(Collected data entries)
==*==
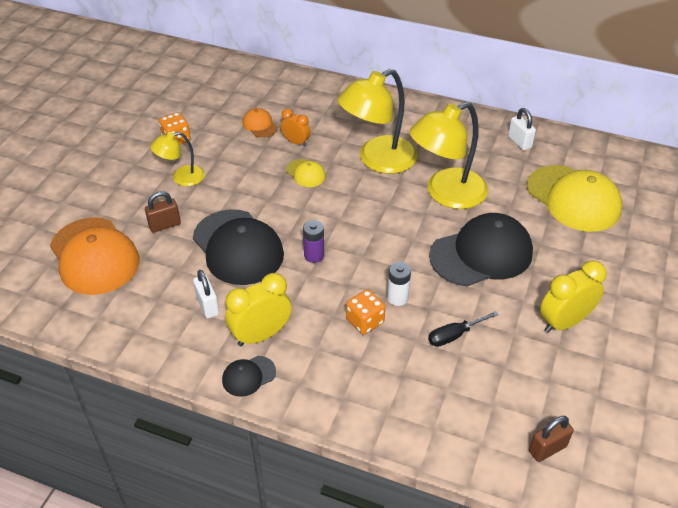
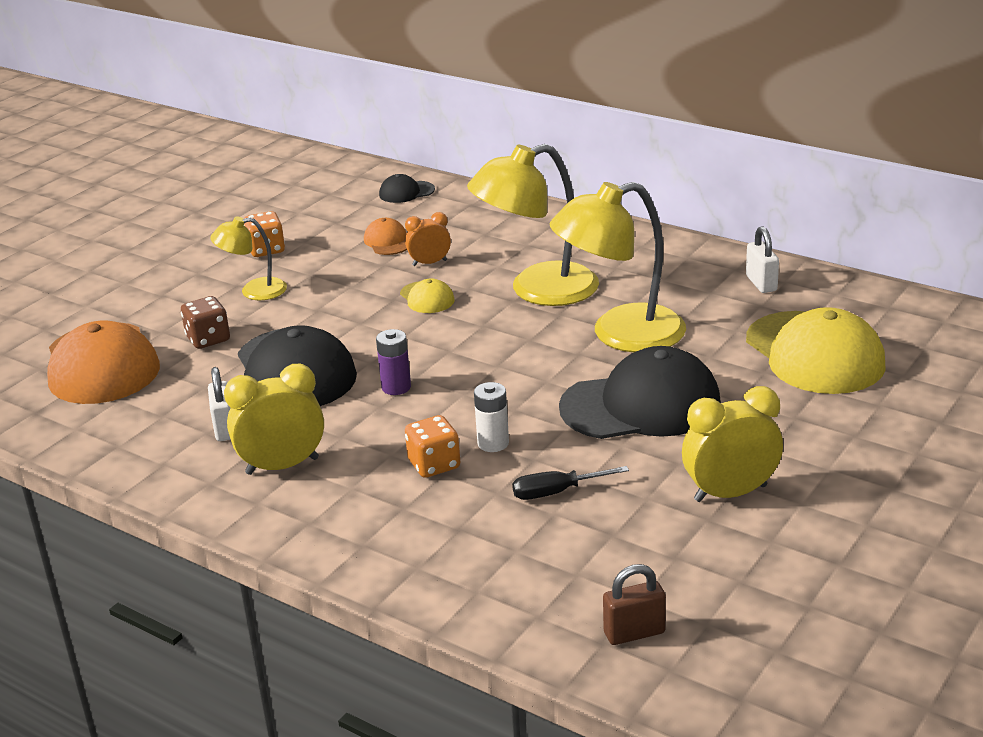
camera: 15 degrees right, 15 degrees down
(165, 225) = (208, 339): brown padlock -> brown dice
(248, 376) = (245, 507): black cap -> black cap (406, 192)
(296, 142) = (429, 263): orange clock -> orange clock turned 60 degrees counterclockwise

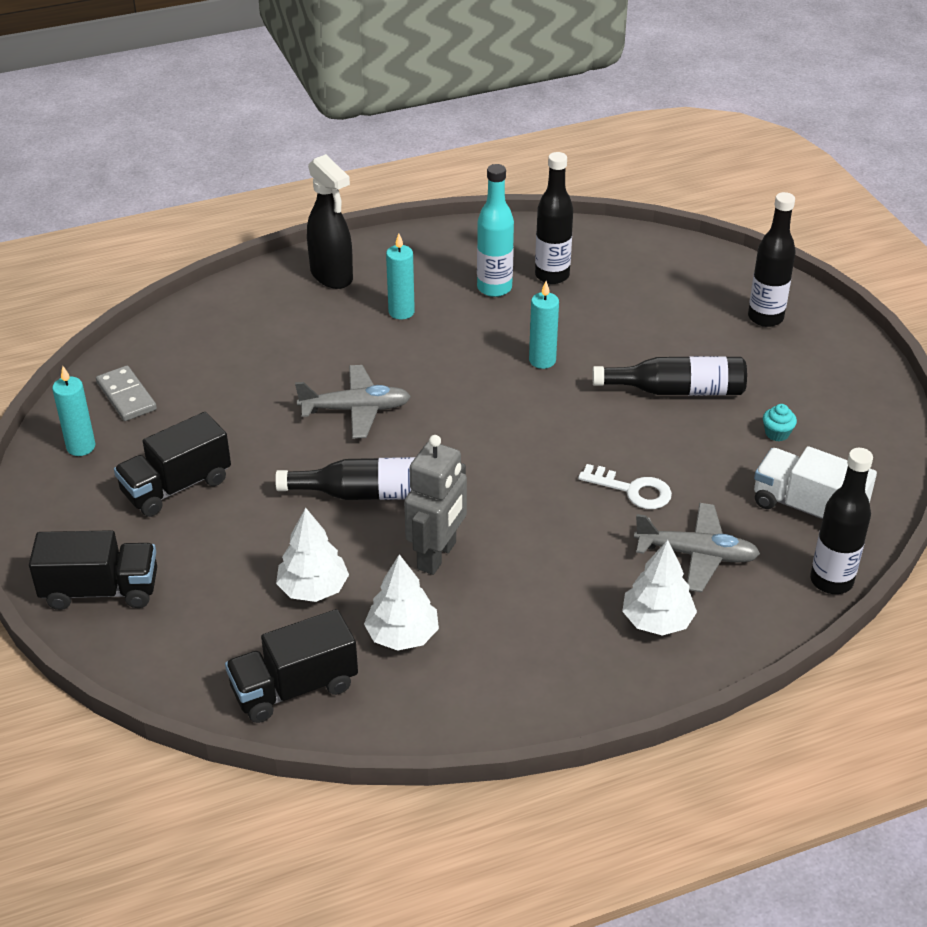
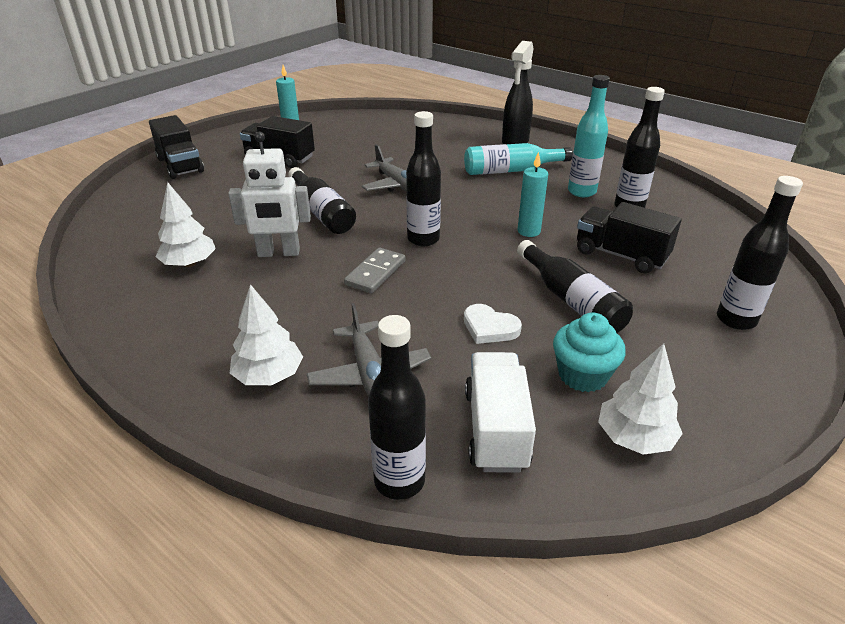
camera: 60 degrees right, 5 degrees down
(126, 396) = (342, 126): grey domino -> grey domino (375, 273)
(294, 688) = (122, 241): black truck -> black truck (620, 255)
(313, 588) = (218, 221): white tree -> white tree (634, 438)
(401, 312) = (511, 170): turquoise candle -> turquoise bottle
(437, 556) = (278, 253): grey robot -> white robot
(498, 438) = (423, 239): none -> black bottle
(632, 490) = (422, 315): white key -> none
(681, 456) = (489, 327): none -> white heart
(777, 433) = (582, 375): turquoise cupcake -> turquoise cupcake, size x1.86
==*==
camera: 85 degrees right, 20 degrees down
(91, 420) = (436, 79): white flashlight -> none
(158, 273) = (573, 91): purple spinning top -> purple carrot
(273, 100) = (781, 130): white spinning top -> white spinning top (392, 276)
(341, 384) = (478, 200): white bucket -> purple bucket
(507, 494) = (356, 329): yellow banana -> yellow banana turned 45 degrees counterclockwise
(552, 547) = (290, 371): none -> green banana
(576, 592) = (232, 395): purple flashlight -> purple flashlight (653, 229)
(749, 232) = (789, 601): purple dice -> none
==*==
Write out exactly the lines that fall from the line with "(313, 588) = (218, 221): white" to the line with "(777, 433) = (582, 375): turquoise" in the records above, keeping both ends.

(313, 588) = (218, 221): white tree -> white tree (634, 438)
(401, 312) = (511, 170): turquoise candle -> turquoise bottle
(437, 556) = (278, 253): grey robot -> white robot
(498, 438) = (423, 239): none -> black bottle
(632, 490) = (422, 315): white key -> none
(681, 456) = (489, 327): none -> white heart
(777, 433) = (582, 375): turquoise cupcake -> turquoise cupcake, size x1.86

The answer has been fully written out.